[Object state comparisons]
·····

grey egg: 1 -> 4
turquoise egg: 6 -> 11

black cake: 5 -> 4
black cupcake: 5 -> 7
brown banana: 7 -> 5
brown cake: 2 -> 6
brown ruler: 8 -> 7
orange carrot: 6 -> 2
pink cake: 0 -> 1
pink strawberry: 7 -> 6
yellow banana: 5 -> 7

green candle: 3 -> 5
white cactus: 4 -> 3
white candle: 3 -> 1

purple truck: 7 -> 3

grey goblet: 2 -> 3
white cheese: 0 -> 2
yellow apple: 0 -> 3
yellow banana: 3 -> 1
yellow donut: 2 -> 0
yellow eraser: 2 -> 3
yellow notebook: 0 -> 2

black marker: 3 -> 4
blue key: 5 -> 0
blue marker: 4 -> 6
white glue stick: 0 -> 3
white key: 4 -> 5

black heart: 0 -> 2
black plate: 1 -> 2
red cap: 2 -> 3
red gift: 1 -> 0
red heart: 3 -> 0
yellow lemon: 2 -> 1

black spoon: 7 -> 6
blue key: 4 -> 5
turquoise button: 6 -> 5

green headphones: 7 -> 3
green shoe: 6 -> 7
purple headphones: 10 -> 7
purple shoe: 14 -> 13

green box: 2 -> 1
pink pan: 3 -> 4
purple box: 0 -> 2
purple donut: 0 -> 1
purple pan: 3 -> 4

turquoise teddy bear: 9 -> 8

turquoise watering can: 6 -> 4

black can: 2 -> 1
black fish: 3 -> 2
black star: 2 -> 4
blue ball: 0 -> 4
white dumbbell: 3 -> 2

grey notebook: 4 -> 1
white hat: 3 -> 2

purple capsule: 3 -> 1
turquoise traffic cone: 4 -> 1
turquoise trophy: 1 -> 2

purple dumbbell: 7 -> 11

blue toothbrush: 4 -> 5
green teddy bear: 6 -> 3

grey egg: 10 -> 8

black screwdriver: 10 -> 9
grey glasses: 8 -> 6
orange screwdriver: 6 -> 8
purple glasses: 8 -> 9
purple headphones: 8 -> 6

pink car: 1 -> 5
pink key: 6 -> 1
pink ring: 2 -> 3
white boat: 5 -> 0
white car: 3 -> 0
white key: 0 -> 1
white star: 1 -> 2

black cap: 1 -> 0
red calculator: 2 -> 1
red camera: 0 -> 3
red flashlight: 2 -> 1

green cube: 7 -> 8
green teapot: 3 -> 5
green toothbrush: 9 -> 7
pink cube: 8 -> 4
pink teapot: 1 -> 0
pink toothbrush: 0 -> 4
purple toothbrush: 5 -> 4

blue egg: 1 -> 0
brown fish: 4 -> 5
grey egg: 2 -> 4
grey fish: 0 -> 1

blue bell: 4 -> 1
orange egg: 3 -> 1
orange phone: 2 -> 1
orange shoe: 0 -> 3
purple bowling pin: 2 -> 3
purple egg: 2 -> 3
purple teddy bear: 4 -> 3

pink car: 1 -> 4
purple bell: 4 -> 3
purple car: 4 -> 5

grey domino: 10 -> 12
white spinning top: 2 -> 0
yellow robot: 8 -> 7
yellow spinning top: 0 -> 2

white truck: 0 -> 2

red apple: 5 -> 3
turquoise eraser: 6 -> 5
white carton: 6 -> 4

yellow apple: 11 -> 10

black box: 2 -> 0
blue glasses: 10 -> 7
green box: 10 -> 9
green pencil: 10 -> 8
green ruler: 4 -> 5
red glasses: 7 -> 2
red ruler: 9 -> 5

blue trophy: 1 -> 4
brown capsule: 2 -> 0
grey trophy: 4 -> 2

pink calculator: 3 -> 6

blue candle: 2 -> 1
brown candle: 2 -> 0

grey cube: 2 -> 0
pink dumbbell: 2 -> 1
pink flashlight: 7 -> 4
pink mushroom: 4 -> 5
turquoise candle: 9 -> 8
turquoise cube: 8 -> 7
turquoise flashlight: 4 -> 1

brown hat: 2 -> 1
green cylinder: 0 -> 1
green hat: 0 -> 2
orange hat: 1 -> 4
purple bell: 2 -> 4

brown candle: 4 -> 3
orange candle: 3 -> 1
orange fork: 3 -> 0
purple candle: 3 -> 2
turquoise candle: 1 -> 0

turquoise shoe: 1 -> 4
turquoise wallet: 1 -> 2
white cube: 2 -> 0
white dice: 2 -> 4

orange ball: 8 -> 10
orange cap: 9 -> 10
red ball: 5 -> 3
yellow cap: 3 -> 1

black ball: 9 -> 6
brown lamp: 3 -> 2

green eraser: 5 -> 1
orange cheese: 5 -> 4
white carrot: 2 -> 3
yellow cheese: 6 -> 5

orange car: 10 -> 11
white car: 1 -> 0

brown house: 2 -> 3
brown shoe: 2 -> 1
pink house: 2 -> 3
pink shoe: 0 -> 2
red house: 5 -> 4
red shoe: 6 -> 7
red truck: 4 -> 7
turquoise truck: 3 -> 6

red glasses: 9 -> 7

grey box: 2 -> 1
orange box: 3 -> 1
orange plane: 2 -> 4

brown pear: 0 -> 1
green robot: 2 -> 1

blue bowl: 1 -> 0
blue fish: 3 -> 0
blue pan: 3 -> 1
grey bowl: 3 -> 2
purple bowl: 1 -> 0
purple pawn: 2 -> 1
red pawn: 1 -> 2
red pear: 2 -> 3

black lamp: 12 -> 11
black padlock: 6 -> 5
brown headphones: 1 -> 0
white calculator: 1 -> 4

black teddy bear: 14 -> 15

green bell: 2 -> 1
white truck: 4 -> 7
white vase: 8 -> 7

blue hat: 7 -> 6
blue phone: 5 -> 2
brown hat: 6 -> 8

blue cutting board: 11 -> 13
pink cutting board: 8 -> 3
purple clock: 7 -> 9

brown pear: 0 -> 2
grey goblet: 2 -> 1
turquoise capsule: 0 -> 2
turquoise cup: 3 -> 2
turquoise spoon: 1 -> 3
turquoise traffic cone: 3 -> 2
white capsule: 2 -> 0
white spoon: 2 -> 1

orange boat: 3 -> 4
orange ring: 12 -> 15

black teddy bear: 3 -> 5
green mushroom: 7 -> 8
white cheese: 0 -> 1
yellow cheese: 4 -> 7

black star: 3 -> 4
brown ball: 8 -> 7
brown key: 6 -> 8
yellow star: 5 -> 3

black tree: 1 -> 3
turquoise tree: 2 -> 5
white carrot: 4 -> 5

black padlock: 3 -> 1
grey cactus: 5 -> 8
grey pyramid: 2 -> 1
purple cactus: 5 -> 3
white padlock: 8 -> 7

·····

ASSIGNED TASK:
Write the entries out once more, exactly, without dropping a line.

EXPECTED ANSWER:
grey egg: 1 -> 4
turquoise egg: 6 -> 11

black cake: 5 -> 4
black cupcake: 5 -> 7
brown banana: 7 -> 5
brown cake: 2 -> 6
brown ruler: 8 -> 7
orange carrot: 6 -> 2
pink cake: 0 -> 1
pink strawberry: 7 -> 6
yellow banana: 5 -> 7

green candle: 3 -> 5
white cactus: 4 -> 3
white candle: 3 -> 1

purple truck: 7 -> 3

grey goblet: 2 -> 3
white cheese: 0 -> 2
yellow apple: 0 -> 3
yellow banana: 3 -> 1
yellow donut: 2 -> 0
yellow eraser: 2 -> 3
yellow notebook: 0 -> 2

black marker: 3 -> 4
blue key: 5 -> 0
blue marker: 4 -> 6
white glue stick: 0 -> 3
white key: 4 -> 5

black heart: 0 -> 2
black plate: 1 -> 2
red cap: 2 -> 3
red gift: 1 -> 0
red heart: 3 -> 0
yellow lemon: 2 -> 1

black spoon: 7 -> 6
blue key: 4 -> 5
turquoise button: 6 -> 5

green headphones: 7 -> 3
green shoe: 6 -> 7
purple headphones: 10 -> 7
purple shoe: 14 -> 13

green box: 2 -> 1
pink pan: 3 -> 4
purple box: 0 -> 2
purple donut: 0 -> 1
purple pan: 3 -> 4

turquoise teddy bear: 9 -> 8

turquoise watering can: 6 -> 4

black can: 2 -> 1
black fish: 3 -> 2
black star: 2 -> 4
blue ball: 0 -> 4
white dumbbell: 3 -> 2

grey notebook: 4 -> 1
white hat: 3 -> 2

purple capsule: 3 -> 1
turquoise traffic cone: 4 -> 1
turquoise trophy: 1 -> 2

purple dumbbell: 7 -> 11

blue toothbrush: 4 -> 5
green teddy bear: 6 -> 3

grey egg: 10 -> 8

black screwdriver: 10 -> 9
grey glasses: 8 -> 6
orange screwdriver: 6 -> 8
purple glasses: 8 -> 9
purple headphones: 8 -> 6

pink car: 1 -> 5
pink key: 6 -> 1
pink ring: 2 -> 3
white boat: 5 -> 0
white car: 3 -> 0
white key: 0 -> 1
white star: 1 -> 2

black cap: 1 -> 0
red calculator: 2 -> 1
red camera: 0 -> 3
red flashlight: 2 -> 1

green cube: 7 -> 8
green teapot: 3 -> 5
green toothbrush: 9 -> 7
pink cube: 8 -> 4
pink teapot: 1 -> 0
pink toothbrush: 0 -> 4
purple toothbrush: 5 -> 4

blue egg: 1 -> 0
brown fish: 4 -> 5
grey egg: 2 -> 4
grey fish: 0 -> 1

blue bell: 4 -> 1
orange egg: 3 -> 1
orange phone: 2 -> 1
orange shoe: 0 -> 3
purple bowling pin: 2 -> 3
purple egg: 2 -> 3
purple teddy bear: 4 -> 3

pink car: 1 -> 4
purple bell: 4 -> 3
purple car: 4 -> 5

grey domino: 10 -> 12
white spinning top: 2 -> 0
yellow robot: 8 -> 7
yellow spinning top: 0 -> 2

white truck: 0 -> 2

red apple: 5 -> 3
turquoise eraser: 6 -> 5
white carton: 6 -> 4

yellow apple: 11 -> 10

black box: 2 -> 0
blue glasses: 10 -> 7
green box: 10 -> 9
green pencil: 10 -> 8
green ruler: 4 -> 5
red glasses: 7 -> 2
red ruler: 9 -> 5

blue trophy: 1 -> 4
brown capsule: 2 -> 0
grey trophy: 4 -> 2

pink calculator: 3 -> 6

blue candle: 2 -> 1
brown candle: 2 -> 0

grey cube: 2 -> 0
pink dumbbell: 2 -> 1
pink flashlight: 7 -> 4
pink mushroom: 4 -> 5
turquoise candle: 9 -> 8
turquoise cube: 8 -> 7
turquoise flashlight: 4 -> 1

brown hat: 2 -> 1
green cylinder: 0 -> 1
green hat: 0 -> 2
orange hat: 1 -> 4
purple bell: 2 -> 4

brown candle: 4 -> 3
orange candle: 3 -> 1
orange fork: 3 -> 0
purple candle: 3 -> 2
turquoise candle: 1 -> 0

turquoise shoe: 1 -> 4
turquoise wallet: 1 -> 2
white cube: 2 -> 0
white dice: 2 -> 4

orange ball: 8 -> 10
orange cap: 9 -> 10
red ball: 5 -> 3
yellow cap: 3 -> 1

black ball: 9 -> 6
brown lamp: 3 -> 2

green eraser: 5 -> 1
orange cheese: 5 -> 4
white carrot: 2 -> 3
yellow cheese: 6 -> 5

orange car: 10 -> 11
white car: 1 -> 0

brown house: 2 -> 3
brown shoe: 2 -> 1
pink house: 2 -> 3
pink shoe: 0 -> 2
red house: 5 -> 4
red shoe: 6 -> 7
red truck: 4 -> 7
turquoise truck: 3 -> 6

red glasses: 9 -> 7

grey box: 2 -> 1
orange box: 3 -> 1
orange plane: 2 -> 4

brown pear: 0 -> 1
green robot: 2 -> 1

blue bowl: 1 -> 0
blue fish: 3 -> 0
blue pan: 3 -> 1
grey bowl: 3 -> 2
purple bowl: 1 -> 0
purple pawn: 2 -> 1
red pawn: 1 -> 2
red pear: 2 -> 3

black lamp: 12 -> 11
black padlock: 6 -> 5
brown headphones: 1 -> 0
white calculator: 1 -> 4

black teddy bear: 14 -> 15

green bell: 2 -> 1
white truck: 4 -> 7
white vase: 8 -> 7

blue hat: 7 -> 6
blue phone: 5 -> 2
brown hat: 6 -> 8

blue cutting board: 11 -> 13
pink cutting board: 8 -> 3
purple clock: 7 -> 9

brown pear: 0 -> 2
grey goblet: 2 -> 1
turquoise capsule: 0 -> 2
turquoise cup: 3 -> 2
turquoise spoon: 1 -> 3
turquoise traffic cone: 3 -> 2
white capsule: 2 -> 0
white spoon: 2 -> 1

orange boat: 3 -> 4
orange ring: 12 -> 15

black teddy bear: 3 -> 5
green mushroom: 7 -> 8
white cheese: 0 -> 1
yellow cheese: 4 -> 7

black star: 3 -> 4
brown ball: 8 -> 7
brown key: 6 -> 8
yellow star: 5 -> 3

black tree: 1 -> 3
turquoise tree: 2 -> 5
white carrot: 4 -> 5

black padlock: 3 -> 1
grey cactus: 5 -> 8
grey pyramid: 2 -> 1
purple cactus: 5 -> 3
white padlock: 8 -> 7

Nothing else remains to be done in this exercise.